> [Input data]
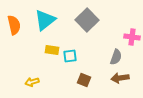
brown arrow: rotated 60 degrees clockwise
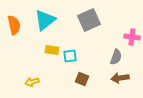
gray square: moved 2 px right; rotated 20 degrees clockwise
brown square: moved 2 px left, 1 px up
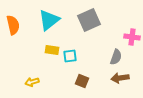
cyan triangle: moved 4 px right
orange semicircle: moved 1 px left
brown square: moved 2 px down
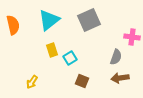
yellow rectangle: rotated 64 degrees clockwise
cyan square: moved 2 px down; rotated 24 degrees counterclockwise
yellow arrow: rotated 40 degrees counterclockwise
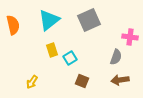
pink cross: moved 2 px left
brown arrow: moved 2 px down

> [Written exercise] Please write out every line of text from the entries above word for word, leaving out the pictures.

> [Written solution]
brown arrow: rotated 60 degrees clockwise
gray square: moved 2 px right; rotated 20 degrees clockwise
brown square: moved 2 px left, 1 px up
cyan triangle: moved 4 px right
orange semicircle: moved 1 px left
brown square: moved 2 px down
yellow rectangle: rotated 64 degrees clockwise
cyan square: moved 2 px down; rotated 24 degrees counterclockwise
yellow arrow: rotated 40 degrees counterclockwise
pink cross: moved 2 px left
brown arrow: moved 2 px down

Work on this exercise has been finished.